_Exercise instructions_.
Among the lines of the records below, copy those that hold the word "none".

_Data to process_.
* * * *

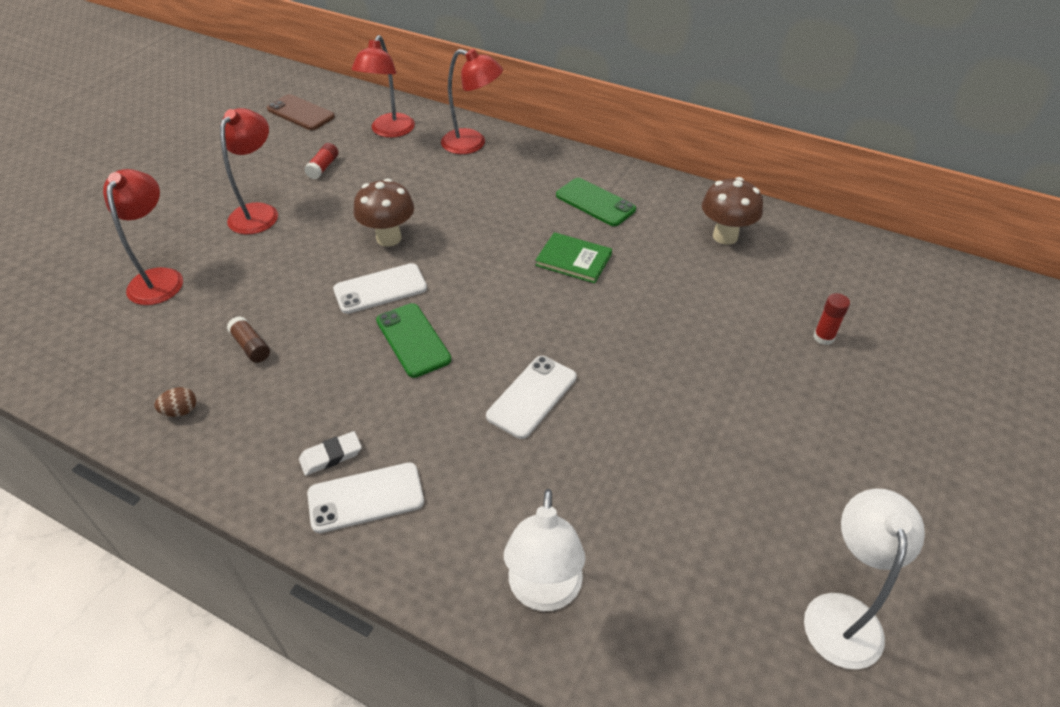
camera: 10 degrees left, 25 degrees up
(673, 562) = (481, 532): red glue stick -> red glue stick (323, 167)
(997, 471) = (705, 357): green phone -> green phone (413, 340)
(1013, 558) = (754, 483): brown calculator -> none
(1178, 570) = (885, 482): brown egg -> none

* * * *

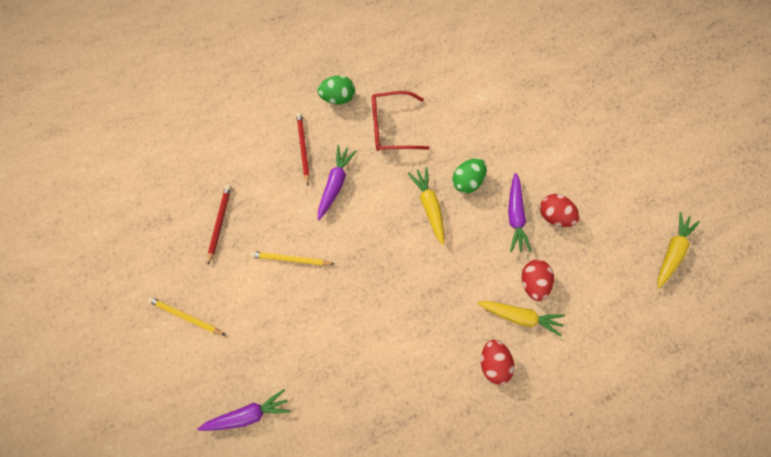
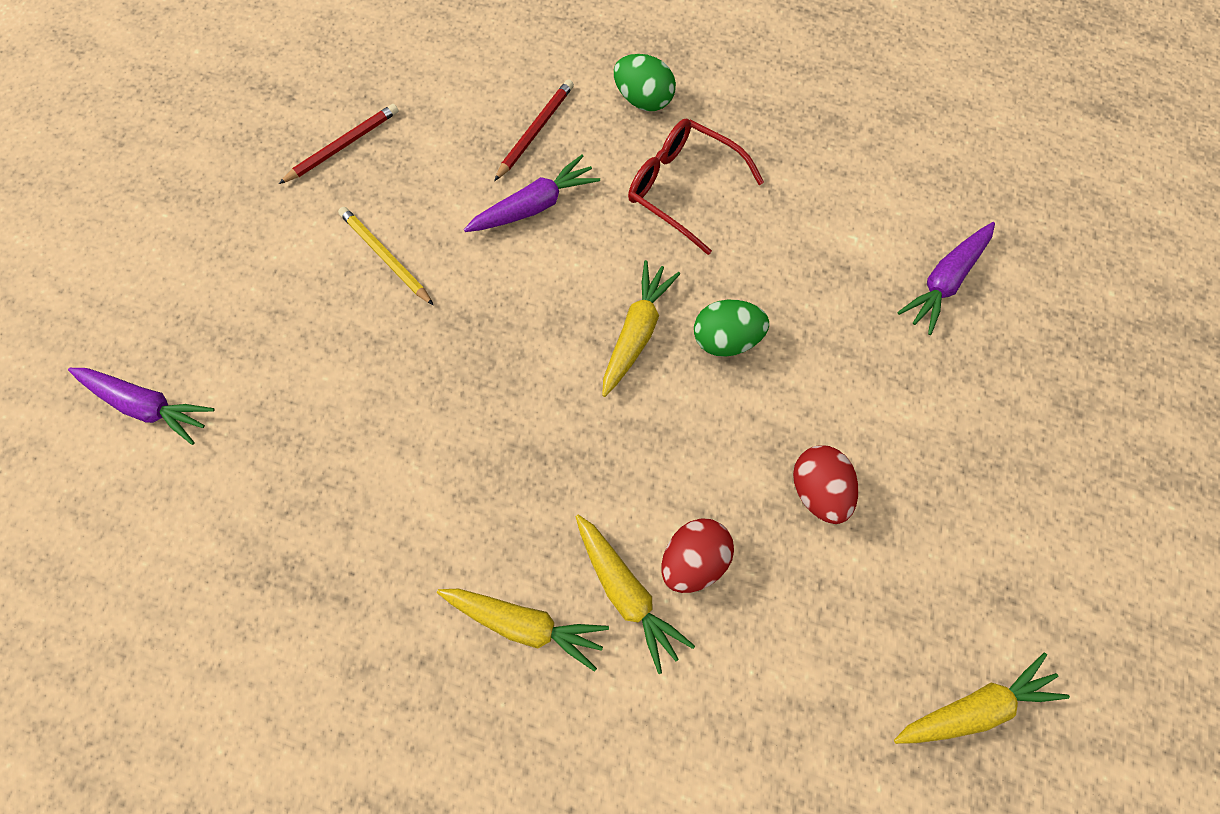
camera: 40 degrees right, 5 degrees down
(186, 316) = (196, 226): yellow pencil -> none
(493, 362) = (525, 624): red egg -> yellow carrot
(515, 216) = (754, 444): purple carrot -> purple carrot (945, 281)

* * * *

_The completed task_.
(1013, 558) = (754, 483): brown calculator -> none
(1178, 570) = (885, 482): brown egg -> none
(186, 316) = (196, 226): yellow pencil -> none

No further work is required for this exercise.